***** Data under study *****

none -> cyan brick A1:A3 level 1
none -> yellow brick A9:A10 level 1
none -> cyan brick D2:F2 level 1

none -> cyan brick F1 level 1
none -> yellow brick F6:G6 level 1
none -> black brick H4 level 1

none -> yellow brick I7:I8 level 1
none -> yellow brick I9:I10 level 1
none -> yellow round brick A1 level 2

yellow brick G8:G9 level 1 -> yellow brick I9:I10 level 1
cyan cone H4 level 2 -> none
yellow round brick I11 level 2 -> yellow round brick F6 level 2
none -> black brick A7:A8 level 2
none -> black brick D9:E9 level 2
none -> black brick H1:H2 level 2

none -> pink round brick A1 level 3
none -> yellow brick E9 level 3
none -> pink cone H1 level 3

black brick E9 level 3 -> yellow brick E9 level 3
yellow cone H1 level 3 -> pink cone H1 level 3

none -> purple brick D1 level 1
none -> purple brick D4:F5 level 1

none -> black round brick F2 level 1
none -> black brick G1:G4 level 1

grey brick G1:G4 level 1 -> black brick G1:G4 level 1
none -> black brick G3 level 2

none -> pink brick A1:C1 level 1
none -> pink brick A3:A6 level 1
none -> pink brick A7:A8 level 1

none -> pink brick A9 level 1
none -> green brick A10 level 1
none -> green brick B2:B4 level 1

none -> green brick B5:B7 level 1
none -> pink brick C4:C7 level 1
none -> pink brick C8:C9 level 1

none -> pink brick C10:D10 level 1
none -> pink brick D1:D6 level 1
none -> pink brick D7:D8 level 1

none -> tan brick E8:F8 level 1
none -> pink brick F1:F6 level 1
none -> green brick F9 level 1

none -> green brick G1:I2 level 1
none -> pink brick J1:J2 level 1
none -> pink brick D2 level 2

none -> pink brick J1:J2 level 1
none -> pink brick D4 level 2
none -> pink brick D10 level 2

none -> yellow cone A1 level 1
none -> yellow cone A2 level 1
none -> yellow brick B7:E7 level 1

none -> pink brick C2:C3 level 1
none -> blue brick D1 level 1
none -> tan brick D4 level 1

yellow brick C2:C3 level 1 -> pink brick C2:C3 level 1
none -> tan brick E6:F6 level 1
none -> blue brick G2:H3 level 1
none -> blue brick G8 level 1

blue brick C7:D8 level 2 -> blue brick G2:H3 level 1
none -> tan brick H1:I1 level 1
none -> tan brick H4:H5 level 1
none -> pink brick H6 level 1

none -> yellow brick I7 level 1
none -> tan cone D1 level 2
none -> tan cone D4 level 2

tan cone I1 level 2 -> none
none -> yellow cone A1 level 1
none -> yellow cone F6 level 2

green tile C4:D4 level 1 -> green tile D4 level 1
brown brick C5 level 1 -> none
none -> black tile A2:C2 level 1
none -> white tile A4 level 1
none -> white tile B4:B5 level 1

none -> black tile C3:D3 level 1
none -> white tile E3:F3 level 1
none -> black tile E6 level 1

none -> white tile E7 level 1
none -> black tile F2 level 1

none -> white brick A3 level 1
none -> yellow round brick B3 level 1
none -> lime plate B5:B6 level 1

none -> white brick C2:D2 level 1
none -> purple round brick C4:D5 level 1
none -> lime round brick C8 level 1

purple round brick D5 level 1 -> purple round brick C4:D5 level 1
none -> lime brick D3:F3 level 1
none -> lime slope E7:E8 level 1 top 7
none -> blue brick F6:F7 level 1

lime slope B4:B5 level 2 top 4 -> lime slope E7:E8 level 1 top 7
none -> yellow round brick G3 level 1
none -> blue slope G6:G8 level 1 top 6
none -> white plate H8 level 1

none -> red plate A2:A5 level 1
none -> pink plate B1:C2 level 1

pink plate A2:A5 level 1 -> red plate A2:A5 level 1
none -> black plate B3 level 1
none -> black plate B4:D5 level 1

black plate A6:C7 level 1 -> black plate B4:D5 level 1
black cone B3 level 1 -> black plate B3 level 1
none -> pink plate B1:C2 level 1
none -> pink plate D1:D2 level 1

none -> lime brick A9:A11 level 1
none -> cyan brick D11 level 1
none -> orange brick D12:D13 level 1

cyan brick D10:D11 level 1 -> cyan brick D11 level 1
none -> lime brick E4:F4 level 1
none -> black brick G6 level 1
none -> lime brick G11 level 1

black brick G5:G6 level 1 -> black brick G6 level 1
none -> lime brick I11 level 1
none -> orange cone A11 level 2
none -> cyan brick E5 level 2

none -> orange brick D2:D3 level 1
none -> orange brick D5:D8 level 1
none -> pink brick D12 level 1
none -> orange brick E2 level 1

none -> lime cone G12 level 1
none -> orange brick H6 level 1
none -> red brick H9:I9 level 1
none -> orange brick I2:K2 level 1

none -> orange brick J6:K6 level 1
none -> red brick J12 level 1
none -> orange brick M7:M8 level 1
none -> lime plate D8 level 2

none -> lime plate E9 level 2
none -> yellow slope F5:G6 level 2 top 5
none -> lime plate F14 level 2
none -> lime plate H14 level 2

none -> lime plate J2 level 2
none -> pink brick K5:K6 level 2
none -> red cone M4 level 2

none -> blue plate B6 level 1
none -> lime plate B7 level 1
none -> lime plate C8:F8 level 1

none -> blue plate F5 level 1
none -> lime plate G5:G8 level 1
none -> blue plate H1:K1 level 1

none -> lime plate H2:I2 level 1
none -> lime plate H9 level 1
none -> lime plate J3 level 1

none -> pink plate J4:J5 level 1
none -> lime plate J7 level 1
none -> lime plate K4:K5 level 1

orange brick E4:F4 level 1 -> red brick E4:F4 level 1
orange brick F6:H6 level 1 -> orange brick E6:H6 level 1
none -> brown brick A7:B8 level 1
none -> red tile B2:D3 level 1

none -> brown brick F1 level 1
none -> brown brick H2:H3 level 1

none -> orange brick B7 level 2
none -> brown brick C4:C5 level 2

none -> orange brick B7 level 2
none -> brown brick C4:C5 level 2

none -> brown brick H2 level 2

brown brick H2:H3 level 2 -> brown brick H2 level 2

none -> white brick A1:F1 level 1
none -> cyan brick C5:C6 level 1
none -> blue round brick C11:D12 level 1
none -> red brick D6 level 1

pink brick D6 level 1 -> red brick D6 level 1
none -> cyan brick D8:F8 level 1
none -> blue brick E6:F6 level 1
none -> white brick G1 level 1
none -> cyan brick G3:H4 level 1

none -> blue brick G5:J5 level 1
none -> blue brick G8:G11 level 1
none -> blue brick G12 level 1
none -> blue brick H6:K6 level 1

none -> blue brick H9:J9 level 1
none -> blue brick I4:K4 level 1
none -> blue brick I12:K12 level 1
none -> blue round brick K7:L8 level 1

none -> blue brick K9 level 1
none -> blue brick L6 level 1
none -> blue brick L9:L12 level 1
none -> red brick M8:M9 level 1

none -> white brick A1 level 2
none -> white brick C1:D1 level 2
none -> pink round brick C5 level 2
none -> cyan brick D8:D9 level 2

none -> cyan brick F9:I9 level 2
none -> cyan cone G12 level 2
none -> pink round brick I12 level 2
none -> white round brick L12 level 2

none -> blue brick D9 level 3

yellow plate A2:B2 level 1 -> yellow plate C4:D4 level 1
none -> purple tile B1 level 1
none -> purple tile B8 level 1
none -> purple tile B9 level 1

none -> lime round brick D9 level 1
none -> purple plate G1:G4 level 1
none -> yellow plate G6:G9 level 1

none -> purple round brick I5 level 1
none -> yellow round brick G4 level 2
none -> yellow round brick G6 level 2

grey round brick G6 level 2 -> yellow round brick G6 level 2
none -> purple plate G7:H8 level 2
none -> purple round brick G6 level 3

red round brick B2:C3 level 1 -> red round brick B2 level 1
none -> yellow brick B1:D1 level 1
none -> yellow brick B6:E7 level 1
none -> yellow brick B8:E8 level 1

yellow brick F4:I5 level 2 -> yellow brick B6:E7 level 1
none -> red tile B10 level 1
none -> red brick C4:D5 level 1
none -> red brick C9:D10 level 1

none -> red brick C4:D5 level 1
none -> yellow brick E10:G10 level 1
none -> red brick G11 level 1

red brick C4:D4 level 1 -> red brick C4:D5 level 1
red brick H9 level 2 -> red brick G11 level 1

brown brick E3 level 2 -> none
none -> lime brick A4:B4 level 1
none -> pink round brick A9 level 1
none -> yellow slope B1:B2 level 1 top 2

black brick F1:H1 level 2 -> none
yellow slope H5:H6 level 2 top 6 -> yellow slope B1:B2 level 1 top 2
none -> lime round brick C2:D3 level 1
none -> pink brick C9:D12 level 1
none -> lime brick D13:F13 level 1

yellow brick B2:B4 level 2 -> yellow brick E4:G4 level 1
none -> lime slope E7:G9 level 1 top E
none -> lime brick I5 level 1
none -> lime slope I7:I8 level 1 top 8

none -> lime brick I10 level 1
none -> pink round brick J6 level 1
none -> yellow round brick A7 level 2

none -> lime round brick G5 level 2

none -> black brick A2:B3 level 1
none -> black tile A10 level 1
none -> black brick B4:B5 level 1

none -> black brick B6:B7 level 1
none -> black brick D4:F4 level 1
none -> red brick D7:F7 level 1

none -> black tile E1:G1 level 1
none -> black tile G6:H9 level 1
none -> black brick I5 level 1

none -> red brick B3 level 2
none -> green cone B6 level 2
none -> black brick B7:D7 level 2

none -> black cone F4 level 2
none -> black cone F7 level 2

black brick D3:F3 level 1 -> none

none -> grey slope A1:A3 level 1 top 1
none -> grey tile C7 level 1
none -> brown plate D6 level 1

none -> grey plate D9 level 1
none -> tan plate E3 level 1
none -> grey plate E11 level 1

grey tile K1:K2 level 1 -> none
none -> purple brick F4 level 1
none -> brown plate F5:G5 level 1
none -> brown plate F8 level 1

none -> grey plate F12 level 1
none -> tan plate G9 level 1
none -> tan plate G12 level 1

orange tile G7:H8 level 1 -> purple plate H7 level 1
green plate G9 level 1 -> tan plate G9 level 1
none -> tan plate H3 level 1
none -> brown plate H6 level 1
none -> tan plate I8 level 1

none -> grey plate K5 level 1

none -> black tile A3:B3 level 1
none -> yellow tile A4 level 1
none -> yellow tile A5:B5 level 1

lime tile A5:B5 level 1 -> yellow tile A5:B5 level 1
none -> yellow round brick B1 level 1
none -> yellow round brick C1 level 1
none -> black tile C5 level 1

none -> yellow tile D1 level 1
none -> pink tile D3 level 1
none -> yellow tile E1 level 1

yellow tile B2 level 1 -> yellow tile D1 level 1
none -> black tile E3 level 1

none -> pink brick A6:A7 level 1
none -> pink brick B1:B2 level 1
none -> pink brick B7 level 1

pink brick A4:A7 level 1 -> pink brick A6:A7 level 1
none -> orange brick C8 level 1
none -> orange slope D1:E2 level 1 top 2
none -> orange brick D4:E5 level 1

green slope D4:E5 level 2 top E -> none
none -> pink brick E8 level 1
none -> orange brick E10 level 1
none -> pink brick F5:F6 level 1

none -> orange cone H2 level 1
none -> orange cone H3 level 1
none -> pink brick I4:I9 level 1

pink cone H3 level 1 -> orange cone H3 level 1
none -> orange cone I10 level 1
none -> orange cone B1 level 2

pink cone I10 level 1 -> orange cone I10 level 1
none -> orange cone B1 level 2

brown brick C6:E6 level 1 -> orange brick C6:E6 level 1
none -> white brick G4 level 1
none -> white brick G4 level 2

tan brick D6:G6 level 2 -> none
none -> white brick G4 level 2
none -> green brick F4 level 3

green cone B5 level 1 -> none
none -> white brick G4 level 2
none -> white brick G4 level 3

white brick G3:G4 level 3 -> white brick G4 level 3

*****

*What to produce*
From the line that has "green plate G9" through the line that has "none -> yellow round brick C1 level 1", copy every line exactly as it appears above, and leave out all others.

*Task output*
green plate G9 level 1 -> tan plate G9 level 1
none -> tan plate H3 level 1
none -> brown plate H6 level 1
none -> tan plate I8 level 1

none -> grey plate K5 level 1

none -> black tile A3:B3 level 1
none -> yellow tile A4 level 1
none -> yellow tile A5:B5 level 1

lime tile A5:B5 level 1 -> yellow tile A5:B5 level 1
none -> yellow round brick B1 level 1
none -> yellow round brick C1 level 1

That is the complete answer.